• [Your assignment] Each line of the data must be written out again verbatim; no image belongs in the copy.

• [Object correspondence data]
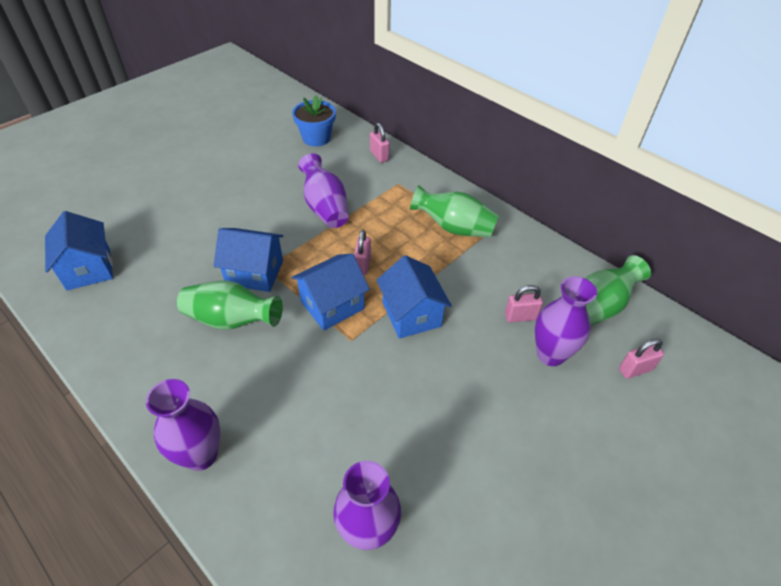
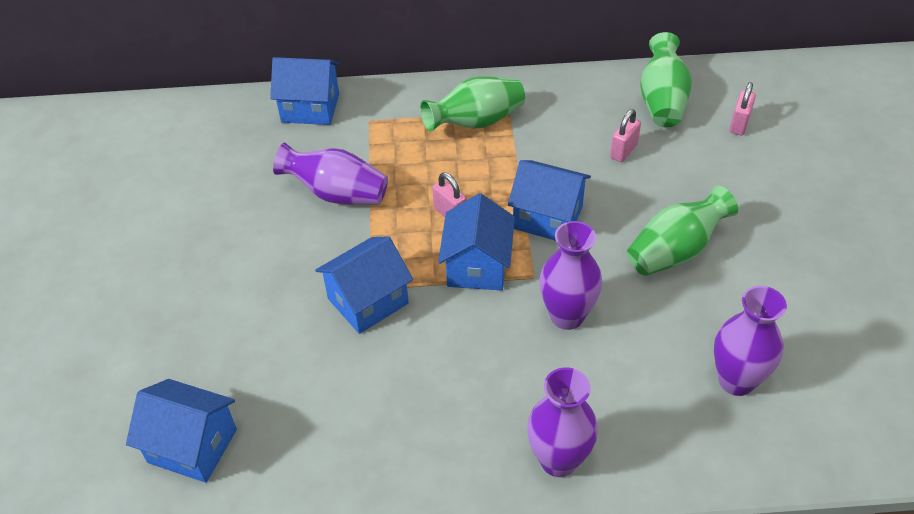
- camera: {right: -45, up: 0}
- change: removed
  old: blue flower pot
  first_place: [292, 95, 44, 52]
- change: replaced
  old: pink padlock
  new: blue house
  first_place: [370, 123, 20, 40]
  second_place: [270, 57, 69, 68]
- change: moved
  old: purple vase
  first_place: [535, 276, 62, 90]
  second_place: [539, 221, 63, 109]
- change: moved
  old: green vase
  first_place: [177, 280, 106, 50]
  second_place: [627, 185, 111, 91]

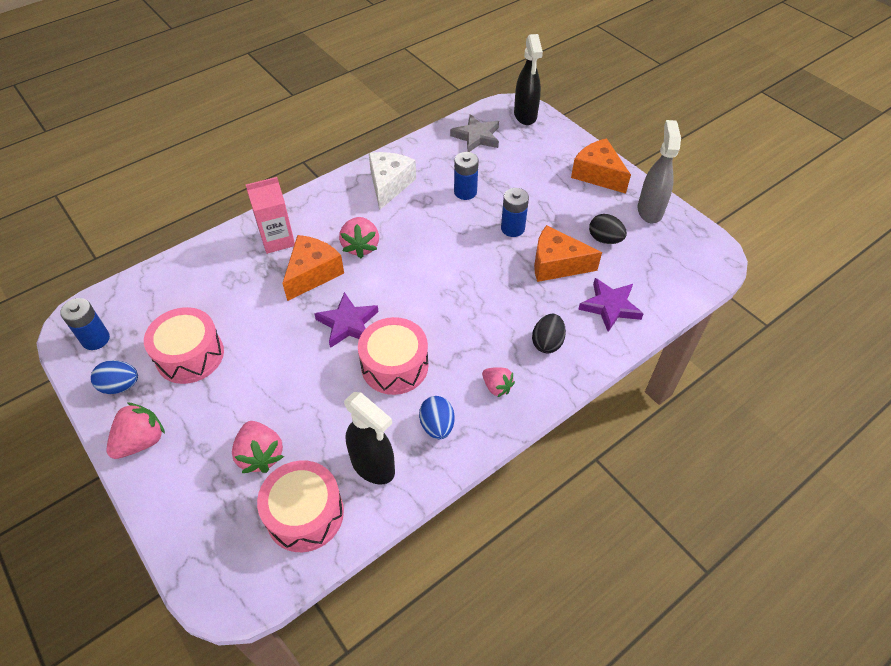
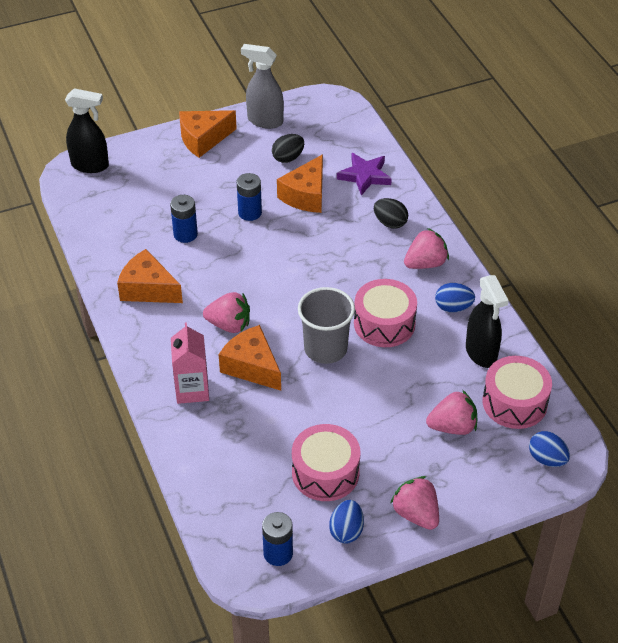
- camera: {right: -75, up: -5}
- change: removed
  old: grey star
  first_place: [450, 114, 49, 38]
- change: recoloured
  old: white cheese
  new: orange cheese
  first_place: [369, 152, 47, 58]
  second_place: [117, 249, 66, 54]
- change: replaced
  old: purple star
  new: grey cup
  first_place: [314, 292, 64, 56]
  second_place: [298, 287, 57, 77]
- change: resized
  old: pink strawberry
  first_place: [482, 367, 33, 30]
  second_place: [404, 228, 45, 41]
  factor: 1.56
- change: turned
  old: black spray bottle
  first_place: [344, 392, 51, 93]
  second_place: [466, 275, 43, 93]
  degrees: 105
- change: added
  new: blue egg
  second_place: [529, 431, 41, 36]

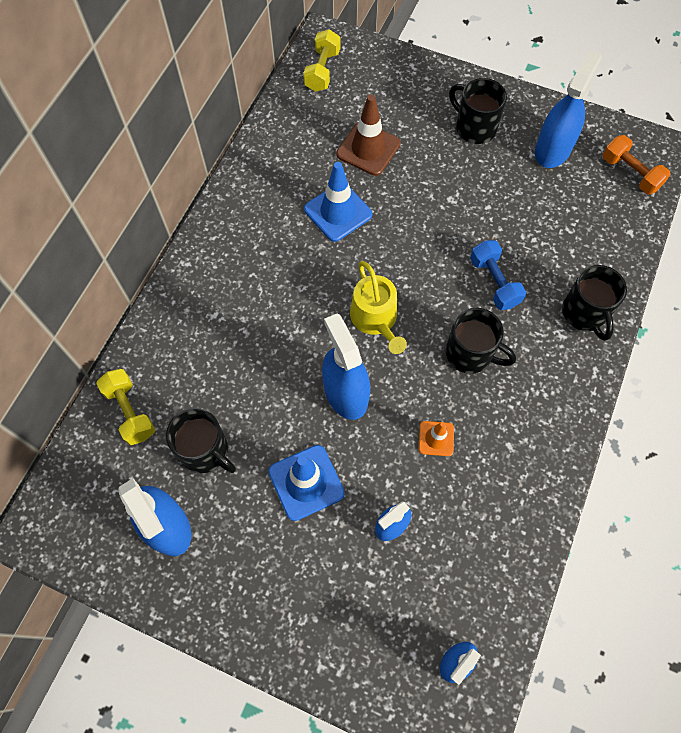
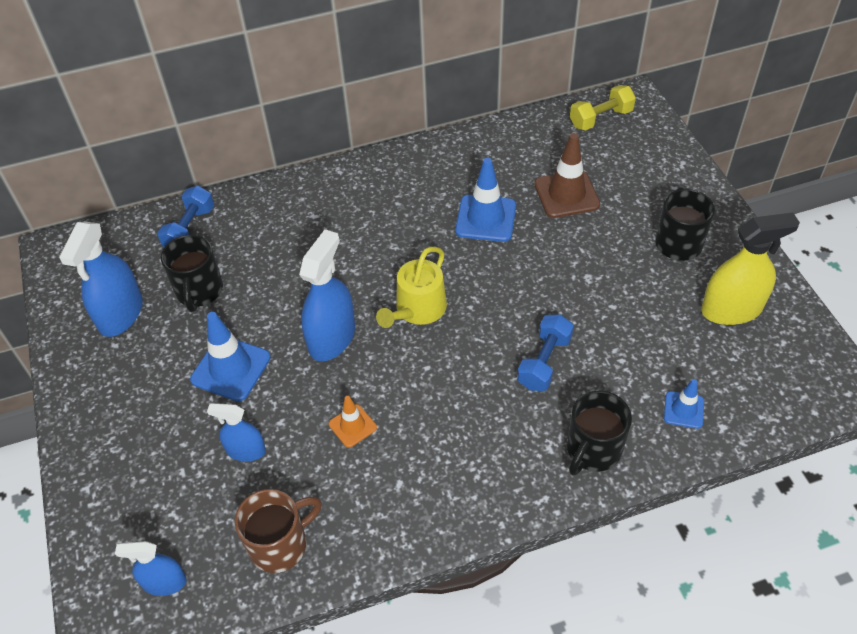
- camera: {right: 50, up: -15}
- change: recoloured
  old: blue spray bottle
  new: yellow spray bottle
  first_place: [535, 50, 67, 118]
  second_place: [701, 213, 99, 112]
- change: removed
  old: orange dumbbell
  first_place: [602, 135, 69, 59]
- change: removed
  old: black mug
  first_place: [446, 308, 70, 66]
- change: recoloured
  old: yellow dumbbell
  new: blue dumbbell
  first_place: [96, 369, 59, 76]
  second_place: [157, 186, 57, 61]
- change: added
  new: blue traffic cone
  second_place: [664, 379, 40, 50]
- change: added
  new: brown mug
  second_place: [235, 489, 87, 84]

• [Task answer]
- camera: {right: -45, up: 0}
- change: removed
  old: blue flower pot
  first_place: [292, 95, 44, 52]
- change: replaced
  old: pink padlock
  new: blue house
  first_place: [370, 123, 20, 40]
  second_place: [270, 57, 69, 68]
- change: moved
  old: purple vase
  first_place: [535, 276, 62, 90]
  second_place: [539, 221, 63, 109]
- change: moved
  old: green vase
  first_place: [177, 280, 106, 50]
  second_place: [627, 185, 111, 91]

- camera: {right: -75, up: -5}
- change: removed
  old: grey star
  first_place: [450, 114, 49, 38]
- change: recoloured
  old: white cheese
  new: orange cheese
  first_place: [369, 152, 47, 58]
  second_place: [117, 249, 66, 54]
- change: replaced
  old: purple star
  new: grey cup
  first_place: [314, 292, 64, 56]
  second_place: [298, 287, 57, 77]
- change: resized
  old: pink strawberry
  first_place: [482, 367, 33, 30]
  second_place: [404, 228, 45, 41]
  factor: 1.56
- change: turned
  old: black spray bottle
  first_place: [344, 392, 51, 93]
  second_place: [466, 275, 43, 93]
  degrees: 105
- change: added
  new: blue egg
  second_place: [529, 431, 41, 36]

- camera: {right: 50, up: -15}
- change: recoloured
  old: blue spray bottle
  new: yellow spray bottle
  first_place: [535, 50, 67, 118]
  second_place: [701, 213, 99, 112]
- change: removed
  old: orange dumbbell
  first_place: [602, 135, 69, 59]
- change: removed
  old: black mug
  first_place: [446, 308, 70, 66]
- change: recoloured
  old: yellow dumbbell
  new: blue dumbbell
  first_place: [96, 369, 59, 76]
  second_place: [157, 186, 57, 61]
- change: added
  new: blue traffic cone
  second_place: [664, 379, 40, 50]
- change: added
  new: brown mug
  second_place: [235, 489, 87, 84]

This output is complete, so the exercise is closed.